Instructions to follow =>
From the listing below, set down exactly the lines between the one holding "(431, 244) = (384, 366): none" and the one holding "(632, 253) = (316, 297): red", inclusive. No other line is wanted.

Data to process =>
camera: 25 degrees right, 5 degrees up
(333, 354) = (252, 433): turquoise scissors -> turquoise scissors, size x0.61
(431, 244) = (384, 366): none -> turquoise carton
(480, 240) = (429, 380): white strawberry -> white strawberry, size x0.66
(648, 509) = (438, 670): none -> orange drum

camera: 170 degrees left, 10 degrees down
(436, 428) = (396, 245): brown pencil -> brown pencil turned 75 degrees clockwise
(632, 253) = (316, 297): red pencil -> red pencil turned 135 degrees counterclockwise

...

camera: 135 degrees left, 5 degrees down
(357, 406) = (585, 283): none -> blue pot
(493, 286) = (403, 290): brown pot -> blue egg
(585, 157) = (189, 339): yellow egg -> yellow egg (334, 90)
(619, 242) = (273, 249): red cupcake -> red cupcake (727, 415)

The completed task =>
(431, 244) = (384, 366): none -> turquoise carton
(480, 240) = (429, 380): white strawberry -> white strawberry, size x0.66
(648, 509) = (438, 670): none -> orange drum

camera: 170 degrees left, 10 degrees down
(436, 428) = (396, 245): brown pencil -> brown pencil turned 75 degrees clockwise
(632, 253) = (316, 297): red pencil -> red pencil turned 135 degrees counterclockwise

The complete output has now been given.